THE INPUT ->
━━━━━━━━━━━━━━━━━━━━

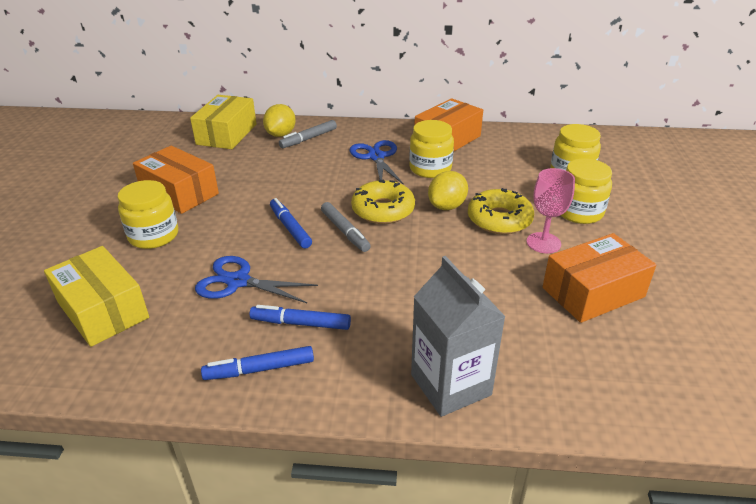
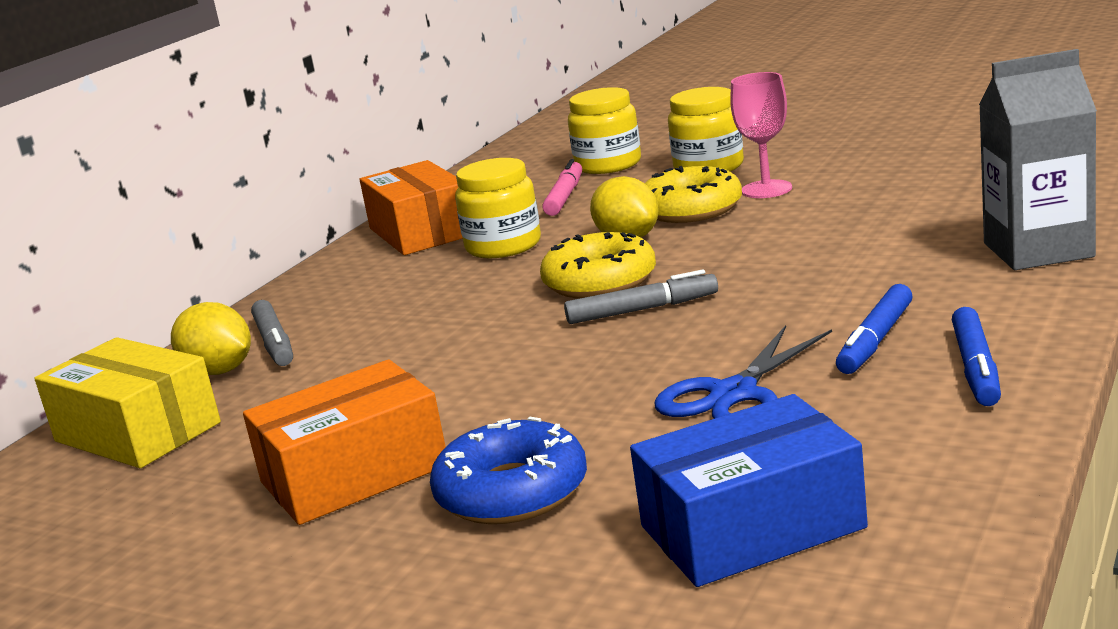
camera: 65 degrees left, 15 degrees down
yellow box [44,246,149,347] -> blue box [630,394,868,587]
yellow jar [118,180,178,249] -> blue donut [430,417,587,524]
blue marker [270,198,312,249] -> none
blue scissors [349,140,404,185] -> none
orange box [542,233,656,323] -> none
none -> pink marker [542,159,582,216]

━━━━━━━━━━━━━━━━━━━━

WHAT IS BEING ASKED ->
Search the entries for the word "marker". Copy each line where it appears.

TASK ANSWER ->
blue marker [270,198,312,249] -> none
none -> pink marker [542,159,582,216]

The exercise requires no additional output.